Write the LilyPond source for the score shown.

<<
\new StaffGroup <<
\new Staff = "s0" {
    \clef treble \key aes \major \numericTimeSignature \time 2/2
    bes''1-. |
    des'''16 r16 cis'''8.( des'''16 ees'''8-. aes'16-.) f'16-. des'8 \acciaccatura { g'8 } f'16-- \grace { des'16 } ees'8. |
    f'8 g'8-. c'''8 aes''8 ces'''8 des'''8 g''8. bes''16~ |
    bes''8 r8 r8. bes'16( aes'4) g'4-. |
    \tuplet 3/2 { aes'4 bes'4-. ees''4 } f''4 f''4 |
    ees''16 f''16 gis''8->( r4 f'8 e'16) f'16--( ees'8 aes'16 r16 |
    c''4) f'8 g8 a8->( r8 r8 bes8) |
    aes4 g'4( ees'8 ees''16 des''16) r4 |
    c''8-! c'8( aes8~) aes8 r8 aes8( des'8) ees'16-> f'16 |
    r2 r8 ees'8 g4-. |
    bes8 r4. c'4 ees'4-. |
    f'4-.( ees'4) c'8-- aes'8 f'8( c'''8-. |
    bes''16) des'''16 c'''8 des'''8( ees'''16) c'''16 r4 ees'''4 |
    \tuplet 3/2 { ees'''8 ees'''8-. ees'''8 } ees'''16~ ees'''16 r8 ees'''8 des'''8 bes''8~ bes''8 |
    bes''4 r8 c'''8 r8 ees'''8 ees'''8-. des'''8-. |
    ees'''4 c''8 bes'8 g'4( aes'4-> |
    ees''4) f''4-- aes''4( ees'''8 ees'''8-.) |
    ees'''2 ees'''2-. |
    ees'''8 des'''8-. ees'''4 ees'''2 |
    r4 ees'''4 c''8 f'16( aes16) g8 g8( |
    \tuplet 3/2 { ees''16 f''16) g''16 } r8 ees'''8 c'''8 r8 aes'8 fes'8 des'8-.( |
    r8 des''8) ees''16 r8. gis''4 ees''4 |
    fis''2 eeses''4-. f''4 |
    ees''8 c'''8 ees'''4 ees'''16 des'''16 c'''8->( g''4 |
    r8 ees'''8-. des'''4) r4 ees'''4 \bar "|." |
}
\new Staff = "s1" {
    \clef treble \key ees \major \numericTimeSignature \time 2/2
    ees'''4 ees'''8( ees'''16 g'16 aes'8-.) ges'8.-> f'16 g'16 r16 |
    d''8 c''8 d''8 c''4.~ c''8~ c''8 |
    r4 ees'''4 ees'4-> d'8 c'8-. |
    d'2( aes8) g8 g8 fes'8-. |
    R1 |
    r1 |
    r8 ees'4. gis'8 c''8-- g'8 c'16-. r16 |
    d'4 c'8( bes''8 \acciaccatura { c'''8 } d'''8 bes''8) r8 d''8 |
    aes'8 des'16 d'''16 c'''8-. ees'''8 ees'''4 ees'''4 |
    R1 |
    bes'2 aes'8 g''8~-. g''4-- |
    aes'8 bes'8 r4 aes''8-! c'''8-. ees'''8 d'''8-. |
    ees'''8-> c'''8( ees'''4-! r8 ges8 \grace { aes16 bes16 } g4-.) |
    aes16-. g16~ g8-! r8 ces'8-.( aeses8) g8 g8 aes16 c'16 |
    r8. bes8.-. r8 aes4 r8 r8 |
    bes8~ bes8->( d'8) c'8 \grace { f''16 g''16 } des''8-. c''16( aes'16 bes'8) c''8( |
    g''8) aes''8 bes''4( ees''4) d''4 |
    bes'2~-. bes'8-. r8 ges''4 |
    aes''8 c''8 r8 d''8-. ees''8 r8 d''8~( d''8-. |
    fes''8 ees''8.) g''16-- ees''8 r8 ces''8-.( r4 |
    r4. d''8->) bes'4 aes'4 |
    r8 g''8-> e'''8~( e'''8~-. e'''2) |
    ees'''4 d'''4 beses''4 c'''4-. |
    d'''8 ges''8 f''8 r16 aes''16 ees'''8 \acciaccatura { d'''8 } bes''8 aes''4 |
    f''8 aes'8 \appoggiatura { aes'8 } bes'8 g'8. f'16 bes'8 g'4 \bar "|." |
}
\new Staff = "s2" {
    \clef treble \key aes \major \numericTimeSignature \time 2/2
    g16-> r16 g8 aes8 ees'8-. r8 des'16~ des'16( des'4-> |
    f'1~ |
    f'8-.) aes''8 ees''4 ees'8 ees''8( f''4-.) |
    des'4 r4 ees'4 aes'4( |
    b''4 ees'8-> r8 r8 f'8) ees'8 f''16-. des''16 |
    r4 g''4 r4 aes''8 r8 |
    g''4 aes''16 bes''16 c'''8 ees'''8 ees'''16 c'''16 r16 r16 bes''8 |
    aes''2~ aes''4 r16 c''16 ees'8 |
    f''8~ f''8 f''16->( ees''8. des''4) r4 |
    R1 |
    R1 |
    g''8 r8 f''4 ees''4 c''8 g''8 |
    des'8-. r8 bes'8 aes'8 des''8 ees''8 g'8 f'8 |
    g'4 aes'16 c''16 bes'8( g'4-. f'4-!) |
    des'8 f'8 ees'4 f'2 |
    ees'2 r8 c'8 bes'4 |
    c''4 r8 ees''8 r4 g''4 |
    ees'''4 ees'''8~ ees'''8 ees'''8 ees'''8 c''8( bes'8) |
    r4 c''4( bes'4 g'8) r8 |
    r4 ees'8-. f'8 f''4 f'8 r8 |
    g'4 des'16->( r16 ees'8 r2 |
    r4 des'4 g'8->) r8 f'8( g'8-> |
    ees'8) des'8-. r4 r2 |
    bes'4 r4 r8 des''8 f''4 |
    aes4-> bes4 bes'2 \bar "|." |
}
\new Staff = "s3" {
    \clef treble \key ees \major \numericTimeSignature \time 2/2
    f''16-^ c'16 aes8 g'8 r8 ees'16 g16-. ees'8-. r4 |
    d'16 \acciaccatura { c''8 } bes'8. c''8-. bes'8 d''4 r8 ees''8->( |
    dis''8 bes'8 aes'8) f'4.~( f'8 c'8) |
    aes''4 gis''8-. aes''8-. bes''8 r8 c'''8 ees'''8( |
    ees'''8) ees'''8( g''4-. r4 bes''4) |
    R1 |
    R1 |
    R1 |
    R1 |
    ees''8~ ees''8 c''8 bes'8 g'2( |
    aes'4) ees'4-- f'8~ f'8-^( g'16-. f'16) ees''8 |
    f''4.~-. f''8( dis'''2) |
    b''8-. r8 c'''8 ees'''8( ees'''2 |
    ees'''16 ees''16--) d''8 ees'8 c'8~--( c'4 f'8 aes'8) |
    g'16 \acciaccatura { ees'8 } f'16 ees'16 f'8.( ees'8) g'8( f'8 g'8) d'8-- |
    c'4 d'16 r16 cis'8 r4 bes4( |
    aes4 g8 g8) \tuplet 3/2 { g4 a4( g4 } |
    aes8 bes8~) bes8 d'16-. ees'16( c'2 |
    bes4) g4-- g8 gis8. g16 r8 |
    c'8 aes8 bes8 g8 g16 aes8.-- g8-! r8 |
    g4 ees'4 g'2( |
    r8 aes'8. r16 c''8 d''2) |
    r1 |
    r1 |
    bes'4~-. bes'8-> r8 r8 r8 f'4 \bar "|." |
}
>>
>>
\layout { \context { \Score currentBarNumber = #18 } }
====
◆ REQUIREMENT
Find every line in the records that contains the word "grace" and copy each one. Case counts.

◆ SOLUTION TO THE EXERCISE
    des'''16 r16 cis'''8.( des'''16 ees'''8-. aes'16-.) f'16-. des'8 \acciaccatura { g'8 } f'16-- \grace { des'16 } ees'8. |
    ees'''8-> c'''8( ees'''4-! r8 ges8 \grace { aes16 bes16 } g4-.) |
    bes8~ bes8->( d'8) c'8 \grace { f''16 g''16 } des''8-. c''16( aes'16 bes'8) c''8( |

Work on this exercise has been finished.